What you should do: All that should come back is the lines of the data below from the one containing "first_place: [234, 369, 78, 88]" to the one containing "second_place: [174, 420, 90, 86]", inclusive, exactly as they stand.

Provided records:
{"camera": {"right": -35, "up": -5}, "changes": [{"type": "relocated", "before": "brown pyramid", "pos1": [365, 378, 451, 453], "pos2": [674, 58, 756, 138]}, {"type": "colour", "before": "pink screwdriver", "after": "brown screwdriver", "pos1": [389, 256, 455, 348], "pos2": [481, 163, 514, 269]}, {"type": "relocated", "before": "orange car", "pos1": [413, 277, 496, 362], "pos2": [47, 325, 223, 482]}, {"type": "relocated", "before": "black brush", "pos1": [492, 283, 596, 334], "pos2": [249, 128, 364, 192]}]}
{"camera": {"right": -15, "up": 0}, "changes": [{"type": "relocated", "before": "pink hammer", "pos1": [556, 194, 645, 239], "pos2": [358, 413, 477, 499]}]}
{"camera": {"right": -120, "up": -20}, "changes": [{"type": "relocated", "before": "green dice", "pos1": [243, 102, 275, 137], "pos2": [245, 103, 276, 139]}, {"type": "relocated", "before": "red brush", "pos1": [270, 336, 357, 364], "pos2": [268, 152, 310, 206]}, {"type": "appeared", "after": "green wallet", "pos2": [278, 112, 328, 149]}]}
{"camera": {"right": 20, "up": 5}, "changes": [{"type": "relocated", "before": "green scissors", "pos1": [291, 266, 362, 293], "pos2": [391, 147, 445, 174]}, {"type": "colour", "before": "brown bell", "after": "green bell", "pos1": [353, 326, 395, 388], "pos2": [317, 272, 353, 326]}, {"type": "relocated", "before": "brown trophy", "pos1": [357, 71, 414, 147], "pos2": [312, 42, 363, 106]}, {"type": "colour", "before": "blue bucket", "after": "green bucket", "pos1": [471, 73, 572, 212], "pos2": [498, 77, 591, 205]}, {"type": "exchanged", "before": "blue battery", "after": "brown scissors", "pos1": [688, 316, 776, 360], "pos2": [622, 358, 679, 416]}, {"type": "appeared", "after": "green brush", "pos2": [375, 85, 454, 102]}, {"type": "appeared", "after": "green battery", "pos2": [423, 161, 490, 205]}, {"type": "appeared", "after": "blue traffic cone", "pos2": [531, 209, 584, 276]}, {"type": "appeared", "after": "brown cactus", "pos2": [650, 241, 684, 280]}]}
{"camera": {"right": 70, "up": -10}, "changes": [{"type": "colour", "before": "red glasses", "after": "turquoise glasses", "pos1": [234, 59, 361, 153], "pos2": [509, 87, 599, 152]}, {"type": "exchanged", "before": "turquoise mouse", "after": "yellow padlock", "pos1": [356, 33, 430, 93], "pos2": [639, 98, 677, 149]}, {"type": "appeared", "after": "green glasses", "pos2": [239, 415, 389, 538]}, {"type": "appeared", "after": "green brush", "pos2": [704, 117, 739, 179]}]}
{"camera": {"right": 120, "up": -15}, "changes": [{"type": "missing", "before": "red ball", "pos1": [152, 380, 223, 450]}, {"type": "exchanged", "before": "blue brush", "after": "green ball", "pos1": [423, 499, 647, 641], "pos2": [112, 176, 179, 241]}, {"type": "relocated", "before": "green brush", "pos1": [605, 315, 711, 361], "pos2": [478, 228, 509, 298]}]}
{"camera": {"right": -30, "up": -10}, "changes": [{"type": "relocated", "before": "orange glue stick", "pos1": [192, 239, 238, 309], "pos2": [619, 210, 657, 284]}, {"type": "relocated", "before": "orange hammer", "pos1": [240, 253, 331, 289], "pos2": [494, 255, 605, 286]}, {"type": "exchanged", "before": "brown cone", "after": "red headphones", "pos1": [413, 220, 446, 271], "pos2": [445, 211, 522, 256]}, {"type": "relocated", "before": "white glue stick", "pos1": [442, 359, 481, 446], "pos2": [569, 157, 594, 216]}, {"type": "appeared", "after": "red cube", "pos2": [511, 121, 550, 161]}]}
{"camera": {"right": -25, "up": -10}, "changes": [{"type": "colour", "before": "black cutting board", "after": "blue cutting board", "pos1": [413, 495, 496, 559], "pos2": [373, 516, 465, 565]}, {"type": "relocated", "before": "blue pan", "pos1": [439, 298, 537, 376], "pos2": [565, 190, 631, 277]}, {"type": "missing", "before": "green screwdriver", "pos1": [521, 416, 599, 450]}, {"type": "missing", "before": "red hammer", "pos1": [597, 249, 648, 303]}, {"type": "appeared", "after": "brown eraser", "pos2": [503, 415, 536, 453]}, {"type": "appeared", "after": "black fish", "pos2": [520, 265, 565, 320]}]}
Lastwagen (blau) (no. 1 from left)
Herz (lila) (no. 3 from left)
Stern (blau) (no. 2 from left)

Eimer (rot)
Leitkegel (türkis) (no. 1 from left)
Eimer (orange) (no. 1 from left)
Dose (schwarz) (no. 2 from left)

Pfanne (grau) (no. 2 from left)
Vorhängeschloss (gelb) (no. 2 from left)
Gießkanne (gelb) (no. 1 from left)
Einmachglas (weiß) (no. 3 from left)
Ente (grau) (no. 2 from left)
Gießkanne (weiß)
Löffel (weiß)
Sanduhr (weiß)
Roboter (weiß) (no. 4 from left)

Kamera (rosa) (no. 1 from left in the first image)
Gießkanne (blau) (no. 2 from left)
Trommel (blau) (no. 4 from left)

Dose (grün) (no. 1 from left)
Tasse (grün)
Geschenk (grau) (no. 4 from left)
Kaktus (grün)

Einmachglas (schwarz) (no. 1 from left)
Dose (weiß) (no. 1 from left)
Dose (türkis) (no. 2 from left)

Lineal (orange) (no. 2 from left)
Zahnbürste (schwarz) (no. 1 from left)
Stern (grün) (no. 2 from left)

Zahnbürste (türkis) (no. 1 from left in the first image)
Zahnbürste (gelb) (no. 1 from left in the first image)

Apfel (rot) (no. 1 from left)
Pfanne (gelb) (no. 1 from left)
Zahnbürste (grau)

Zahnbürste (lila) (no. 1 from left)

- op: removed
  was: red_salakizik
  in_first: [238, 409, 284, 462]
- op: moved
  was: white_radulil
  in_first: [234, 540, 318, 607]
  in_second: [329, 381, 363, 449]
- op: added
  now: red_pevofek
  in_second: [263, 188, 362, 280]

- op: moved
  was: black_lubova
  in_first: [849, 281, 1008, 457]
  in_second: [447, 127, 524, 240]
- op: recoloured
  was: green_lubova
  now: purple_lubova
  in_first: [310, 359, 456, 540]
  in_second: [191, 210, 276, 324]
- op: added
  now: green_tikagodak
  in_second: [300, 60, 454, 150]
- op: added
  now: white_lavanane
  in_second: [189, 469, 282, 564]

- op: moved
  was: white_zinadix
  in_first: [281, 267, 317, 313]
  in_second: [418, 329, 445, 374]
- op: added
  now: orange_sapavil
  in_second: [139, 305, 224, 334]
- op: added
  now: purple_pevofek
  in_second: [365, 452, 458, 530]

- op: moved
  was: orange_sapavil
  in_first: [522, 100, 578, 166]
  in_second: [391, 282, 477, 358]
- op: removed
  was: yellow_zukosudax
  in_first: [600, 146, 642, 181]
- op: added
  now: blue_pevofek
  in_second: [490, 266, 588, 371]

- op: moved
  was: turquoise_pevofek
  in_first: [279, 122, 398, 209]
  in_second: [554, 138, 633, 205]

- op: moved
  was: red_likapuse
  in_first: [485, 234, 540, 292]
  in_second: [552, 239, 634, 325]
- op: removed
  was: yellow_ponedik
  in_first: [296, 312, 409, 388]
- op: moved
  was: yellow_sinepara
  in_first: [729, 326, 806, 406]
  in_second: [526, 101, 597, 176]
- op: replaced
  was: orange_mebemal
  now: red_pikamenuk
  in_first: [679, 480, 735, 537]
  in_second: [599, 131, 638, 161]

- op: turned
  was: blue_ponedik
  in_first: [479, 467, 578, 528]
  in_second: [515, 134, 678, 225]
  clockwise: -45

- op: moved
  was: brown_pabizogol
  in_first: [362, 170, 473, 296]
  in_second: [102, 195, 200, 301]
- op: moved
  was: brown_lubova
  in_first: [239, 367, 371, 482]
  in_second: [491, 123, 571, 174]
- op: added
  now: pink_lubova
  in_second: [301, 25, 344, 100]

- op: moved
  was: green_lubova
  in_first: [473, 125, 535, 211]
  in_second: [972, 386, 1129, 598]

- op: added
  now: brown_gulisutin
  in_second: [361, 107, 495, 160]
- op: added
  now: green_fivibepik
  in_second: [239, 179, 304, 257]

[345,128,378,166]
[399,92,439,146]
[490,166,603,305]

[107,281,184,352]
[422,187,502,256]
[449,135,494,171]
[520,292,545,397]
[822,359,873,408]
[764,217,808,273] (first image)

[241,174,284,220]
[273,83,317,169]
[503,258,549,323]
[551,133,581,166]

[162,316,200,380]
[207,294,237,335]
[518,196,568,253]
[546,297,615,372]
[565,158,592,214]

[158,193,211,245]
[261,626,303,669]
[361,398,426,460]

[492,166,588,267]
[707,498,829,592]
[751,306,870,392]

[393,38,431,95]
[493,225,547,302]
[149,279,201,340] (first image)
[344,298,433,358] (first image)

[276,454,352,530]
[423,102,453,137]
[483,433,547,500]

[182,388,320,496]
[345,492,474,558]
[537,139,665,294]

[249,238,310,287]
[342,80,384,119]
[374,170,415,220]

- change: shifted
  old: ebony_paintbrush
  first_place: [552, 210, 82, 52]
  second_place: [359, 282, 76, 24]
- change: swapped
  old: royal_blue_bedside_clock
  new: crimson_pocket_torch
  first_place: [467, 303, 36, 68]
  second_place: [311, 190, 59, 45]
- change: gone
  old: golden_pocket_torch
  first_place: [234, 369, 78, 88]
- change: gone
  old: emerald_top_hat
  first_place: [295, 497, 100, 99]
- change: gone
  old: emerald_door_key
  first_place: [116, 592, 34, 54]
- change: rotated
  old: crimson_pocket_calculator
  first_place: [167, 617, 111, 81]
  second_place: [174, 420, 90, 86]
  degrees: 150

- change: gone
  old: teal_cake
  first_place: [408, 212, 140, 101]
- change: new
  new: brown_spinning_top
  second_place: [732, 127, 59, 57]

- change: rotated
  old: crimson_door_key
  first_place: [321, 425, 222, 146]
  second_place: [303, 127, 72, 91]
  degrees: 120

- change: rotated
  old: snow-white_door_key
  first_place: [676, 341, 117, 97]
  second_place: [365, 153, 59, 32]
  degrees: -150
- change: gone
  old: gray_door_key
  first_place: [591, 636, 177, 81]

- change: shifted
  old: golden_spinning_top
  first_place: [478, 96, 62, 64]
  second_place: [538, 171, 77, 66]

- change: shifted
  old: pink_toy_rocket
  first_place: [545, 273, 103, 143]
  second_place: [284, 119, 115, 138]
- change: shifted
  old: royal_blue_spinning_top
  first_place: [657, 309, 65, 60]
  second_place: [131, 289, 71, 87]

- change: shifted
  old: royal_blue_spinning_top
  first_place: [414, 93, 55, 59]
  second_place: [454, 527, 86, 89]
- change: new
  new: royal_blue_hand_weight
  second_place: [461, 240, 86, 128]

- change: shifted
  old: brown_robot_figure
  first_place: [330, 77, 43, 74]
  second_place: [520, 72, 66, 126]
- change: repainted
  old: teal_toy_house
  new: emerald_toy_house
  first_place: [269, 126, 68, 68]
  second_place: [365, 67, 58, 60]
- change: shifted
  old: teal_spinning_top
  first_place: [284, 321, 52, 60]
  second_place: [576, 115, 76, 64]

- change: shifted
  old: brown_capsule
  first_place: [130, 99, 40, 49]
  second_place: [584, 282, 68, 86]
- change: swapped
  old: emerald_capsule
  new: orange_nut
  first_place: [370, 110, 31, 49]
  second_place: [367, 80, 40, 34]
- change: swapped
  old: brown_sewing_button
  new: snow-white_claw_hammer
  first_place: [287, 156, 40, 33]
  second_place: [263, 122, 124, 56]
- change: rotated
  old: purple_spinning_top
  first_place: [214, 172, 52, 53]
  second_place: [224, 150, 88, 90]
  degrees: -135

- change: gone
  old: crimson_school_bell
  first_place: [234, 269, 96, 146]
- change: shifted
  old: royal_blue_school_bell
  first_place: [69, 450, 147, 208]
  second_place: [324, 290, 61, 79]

Response area:
  first_place: [234, 369, 78, 88]
- change: gone
  old: emerald_top_hat
  first_place: [295, 497, 100, 99]
- change: gone
  old: emerald_door_key
  first_place: [116, 592, 34, 54]
- change: rotated
  old: crimson_pocket_calculator
  first_place: [167, 617, 111, 81]
  second_place: [174, 420, 90, 86]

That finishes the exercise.